The task
Reproduce what is written in the records below exactly, and leave out the images.

Stored records:

Content starts

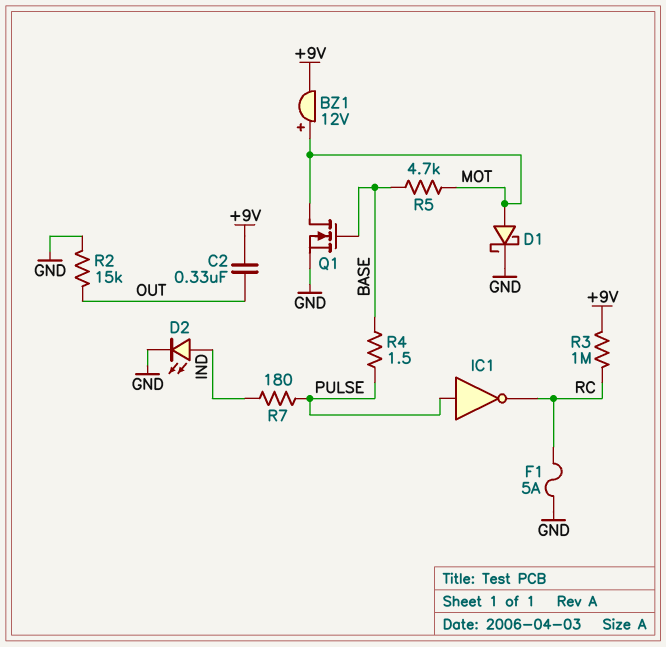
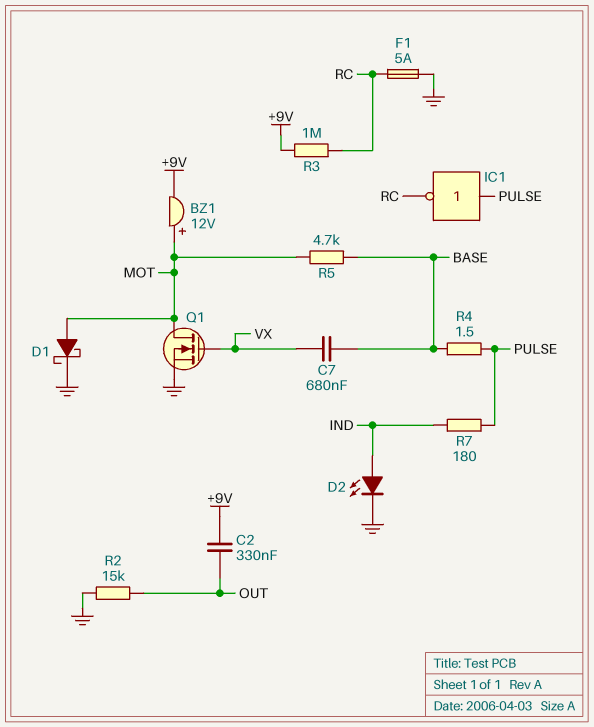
C7: none -> 680nF (BASE, VX)
Q1: NMOS (G BASE, D MOT, S GND) -> NMOS (G VX, D MOT, S GND)

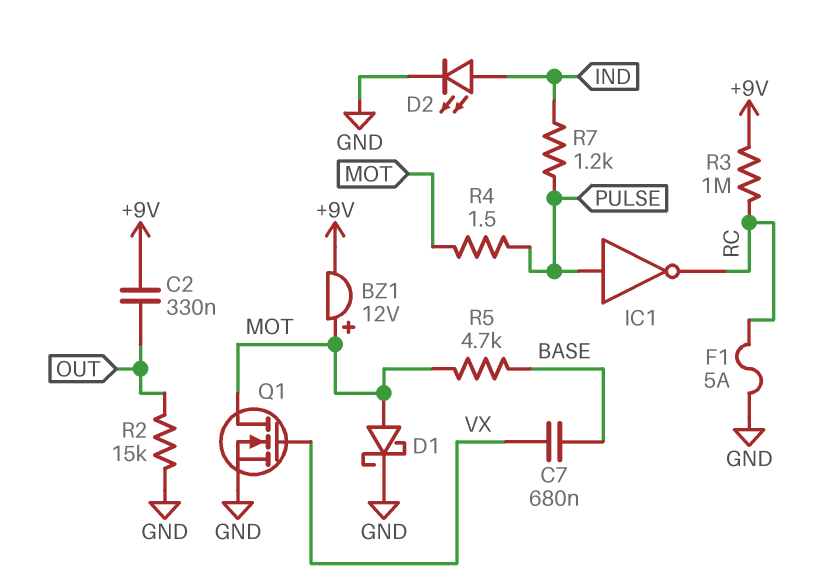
R4: 1.5 (BASE, PULSE) -> 1.5 (MOT, PULSE)
R7: 180 (IND, PULSE) -> 1.2k (IND, PULSE)

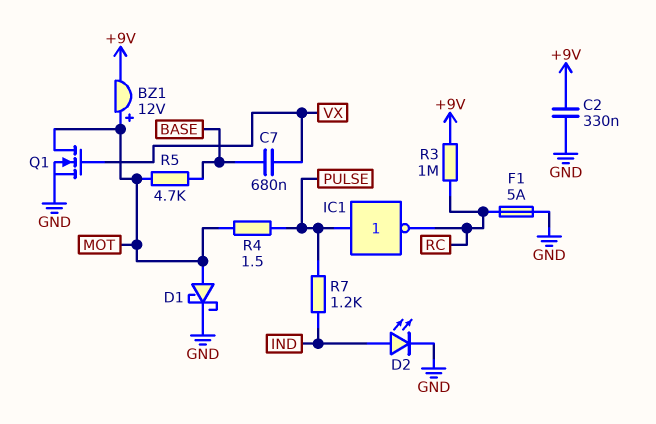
C2: 330nF (+9V, OUT) -> 330nF (+9V, GND)
R2: 15k (GND, OUT) -> none

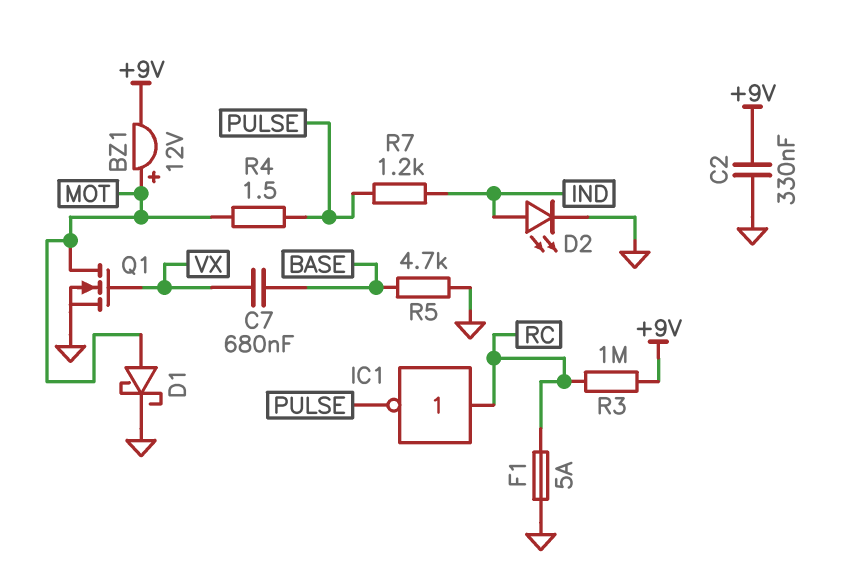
IC1: NOT (in PULSE, out RC) -> NOT (in RC, out PULSE)
R5: 4.7k (BASE, MOT) -> 4.7k (BASE, GND)

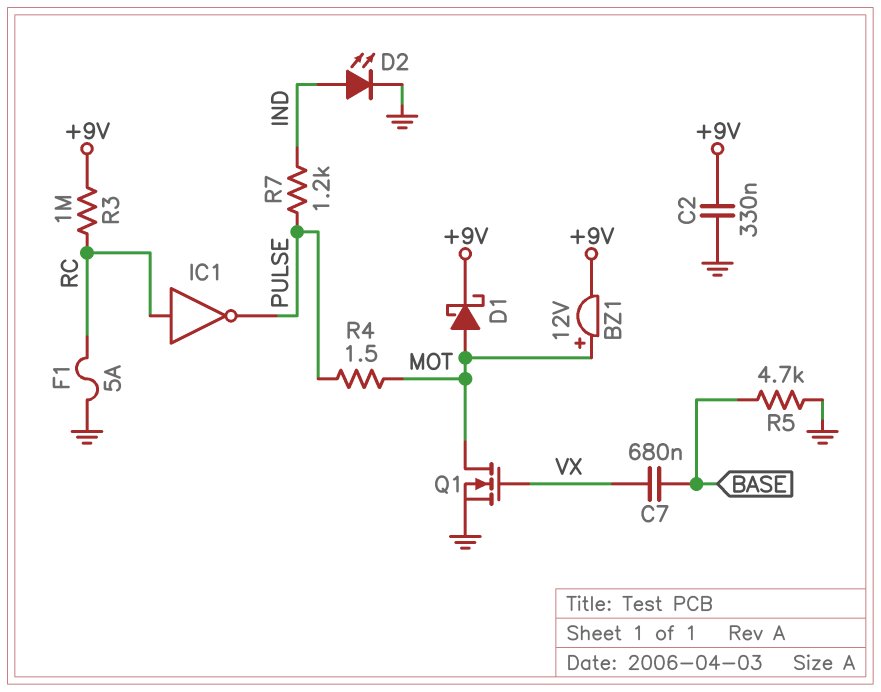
D1: schottky (A MOT, K GND) -> schottky (A MOT, K +9V)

Content ends

Finished task
C7: none -> 680nF (BASE, VX)
Q1: NMOS (G BASE, D MOT, S GND) -> NMOS (G VX, D MOT, S GND)

R4: 1.5 (BASE, PULSE) -> 1.5 (MOT, PULSE)
R7: 180 (IND, PULSE) -> 1.2k (IND, PULSE)

C2: 330nF (+9V, OUT) -> 330nF (+9V, GND)
R2: 15k (GND, OUT) -> none

IC1: NOT (in PULSE, out RC) -> NOT (in RC, out PULSE)
R5: 4.7k (BASE, MOT) -> 4.7k (BASE, GND)

D1: schottky (A MOT, K GND) -> schottky (A MOT, K +9V)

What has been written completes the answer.